**WHAT IS NEEDED**
This task requires every entry to be set down again exactly.

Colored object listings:
= = = = =

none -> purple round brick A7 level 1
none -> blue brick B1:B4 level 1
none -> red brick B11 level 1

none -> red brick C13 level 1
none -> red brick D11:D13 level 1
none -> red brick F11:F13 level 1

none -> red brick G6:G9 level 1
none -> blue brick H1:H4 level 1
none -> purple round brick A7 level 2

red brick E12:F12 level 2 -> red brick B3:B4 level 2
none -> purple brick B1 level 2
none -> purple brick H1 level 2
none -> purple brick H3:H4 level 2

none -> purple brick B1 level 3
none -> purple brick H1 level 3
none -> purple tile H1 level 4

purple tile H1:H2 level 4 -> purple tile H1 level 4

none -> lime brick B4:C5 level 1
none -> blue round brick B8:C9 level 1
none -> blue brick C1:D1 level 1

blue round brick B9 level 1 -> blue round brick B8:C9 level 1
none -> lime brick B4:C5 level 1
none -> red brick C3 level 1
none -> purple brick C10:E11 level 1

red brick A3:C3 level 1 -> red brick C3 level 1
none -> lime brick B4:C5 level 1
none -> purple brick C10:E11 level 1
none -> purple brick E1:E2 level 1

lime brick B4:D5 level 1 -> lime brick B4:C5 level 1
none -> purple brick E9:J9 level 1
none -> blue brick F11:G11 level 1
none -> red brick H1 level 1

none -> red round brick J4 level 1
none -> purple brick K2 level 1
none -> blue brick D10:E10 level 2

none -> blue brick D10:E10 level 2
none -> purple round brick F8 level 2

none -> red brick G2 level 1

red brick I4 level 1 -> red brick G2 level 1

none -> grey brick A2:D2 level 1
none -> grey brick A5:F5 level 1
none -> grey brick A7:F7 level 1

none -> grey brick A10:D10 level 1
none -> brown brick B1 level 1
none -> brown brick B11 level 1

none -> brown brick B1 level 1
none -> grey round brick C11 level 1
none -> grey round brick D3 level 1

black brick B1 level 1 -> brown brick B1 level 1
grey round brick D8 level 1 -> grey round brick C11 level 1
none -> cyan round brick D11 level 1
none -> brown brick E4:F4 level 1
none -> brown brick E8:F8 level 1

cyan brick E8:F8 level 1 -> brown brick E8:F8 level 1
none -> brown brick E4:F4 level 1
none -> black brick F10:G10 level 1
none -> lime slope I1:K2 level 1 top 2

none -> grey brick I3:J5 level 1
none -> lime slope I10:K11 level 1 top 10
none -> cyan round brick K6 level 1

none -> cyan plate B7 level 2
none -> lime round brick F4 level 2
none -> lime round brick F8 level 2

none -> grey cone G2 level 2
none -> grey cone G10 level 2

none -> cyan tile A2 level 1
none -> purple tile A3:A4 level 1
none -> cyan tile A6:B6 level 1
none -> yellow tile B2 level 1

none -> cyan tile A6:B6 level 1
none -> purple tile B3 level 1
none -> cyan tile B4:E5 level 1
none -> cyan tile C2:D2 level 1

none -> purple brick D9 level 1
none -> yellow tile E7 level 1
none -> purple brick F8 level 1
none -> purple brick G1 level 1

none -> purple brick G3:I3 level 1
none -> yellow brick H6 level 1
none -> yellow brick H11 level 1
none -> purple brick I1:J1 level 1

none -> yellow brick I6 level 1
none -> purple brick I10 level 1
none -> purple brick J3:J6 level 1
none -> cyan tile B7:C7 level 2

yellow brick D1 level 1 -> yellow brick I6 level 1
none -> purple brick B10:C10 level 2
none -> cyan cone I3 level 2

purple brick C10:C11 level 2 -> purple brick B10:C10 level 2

= = = = =

**RESULT OF THIS TASK**
none -> purple round brick A7 level 1
none -> blue brick B1:B4 level 1
none -> red brick B11 level 1

none -> red brick C13 level 1
none -> red brick D11:D13 level 1
none -> red brick F11:F13 level 1

none -> red brick G6:G9 level 1
none -> blue brick H1:H4 level 1
none -> purple round brick A7 level 2

red brick E12:F12 level 2 -> red brick B3:B4 level 2
none -> purple brick B1 level 2
none -> purple brick H1 level 2
none -> purple brick H3:H4 level 2

none -> purple brick B1 level 3
none -> purple brick H1 level 3
none -> purple tile H1 level 4

purple tile H1:H2 level 4 -> purple tile H1 level 4

none -> lime brick B4:C5 level 1
none -> blue round brick B8:C9 level 1
none -> blue brick C1:D1 level 1

blue round brick B9 level 1 -> blue round brick B8:C9 level 1
none -> lime brick B4:C5 level 1
none -> red brick C3 level 1
none -> purple brick C10:E11 level 1

red brick A3:C3 level 1 -> red brick C3 level 1
none -> lime brick B4:C5 level 1
none -> purple brick C10:E11 level 1
none -> purple brick E1:E2 level 1

lime brick B4:D5 level 1 -> lime brick B4:C5 level 1
none -> purple brick E9:J9 level 1
none -> blue brick F11:G11 level 1
none -> red brick H1 level 1

none -> red round brick J4 level 1
none -> purple brick K2 level 1
none -> blue brick D10:E10 level 2

none -> blue brick D10:E10 level 2
none -> purple round brick F8 level 2

none -> red brick G2 level 1

red brick I4 level 1 -> red brick G2 level 1

none -> grey brick A2:D2 level 1
none -> grey brick A5:F5 level 1
none -> grey brick A7:F7 level 1

none -> grey brick A10:D10 level 1
none -> brown brick B1 level 1
none -> brown brick B11 level 1

none -> brown brick B1 level 1
none -> grey round brick C11 level 1
none -> grey round brick D3 level 1

black brick B1 level 1 -> brown brick B1 level 1
grey round brick D8 level 1 -> grey round brick C11 level 1
none -> cyan round brick D11 level 1
none -> brown brick E4:F4 level 1
none -> brown brick E8:F8 level 1

cyan brick E8:F8 level 1 -> brown brick E8:F8 level 1
none -> brown brick E4:F4 level 1
none -> black brick F10:G10 level 1
none -> lime slope I1:K2 level 1 top 2

none -> grey brick I3:J5 level 1
none -> lime slope I10:K11 level 1 top 10
none -> cyan round brick K6 level 1

none -> cyan plate B7 level 2
none -> lime round brick F4 level 2
none -> lime round brick F8 level 2

none -> grey cone G2 level 2
none -> grey cone G10 level 2

none -> cyan tile A2 level 1
none -> purple tile A3:A4 level 1
none -> cyan tile A6:B6 level 1
none -> yellow tile B2 level 1

none -> cyan tile A6:B6 level 1
none -> purple tile B3 level 1
none -> cyan tile B4:E5 level 1
none -> cyan tile C2:D2 level 1

none -> purple brick D9 level 1
none -> yellow tile E7 level 1
none -> purple brick F8 level 1
none -> purple brick G1 level 1

none -> purple brick G3:I3 level 1
none -> yellow brick H6 level 1
none -> yellow brick H11 level 1
none -> purple brick I1:J1 level 1

none -> yellow brick I6 level 1
none -> purple brick I10 level 1
none -> purple brick J3:J6 level 1
none -> cyan tile B7:C7 level 2

yellow brick D1 level 1 -> yellow brick I6 level 1
none -> purple brick B10:C10 level 2
none -> cyan cone I3 level 2

purple brick C10:C11 level 2 -> purple brick B10:C10 level 2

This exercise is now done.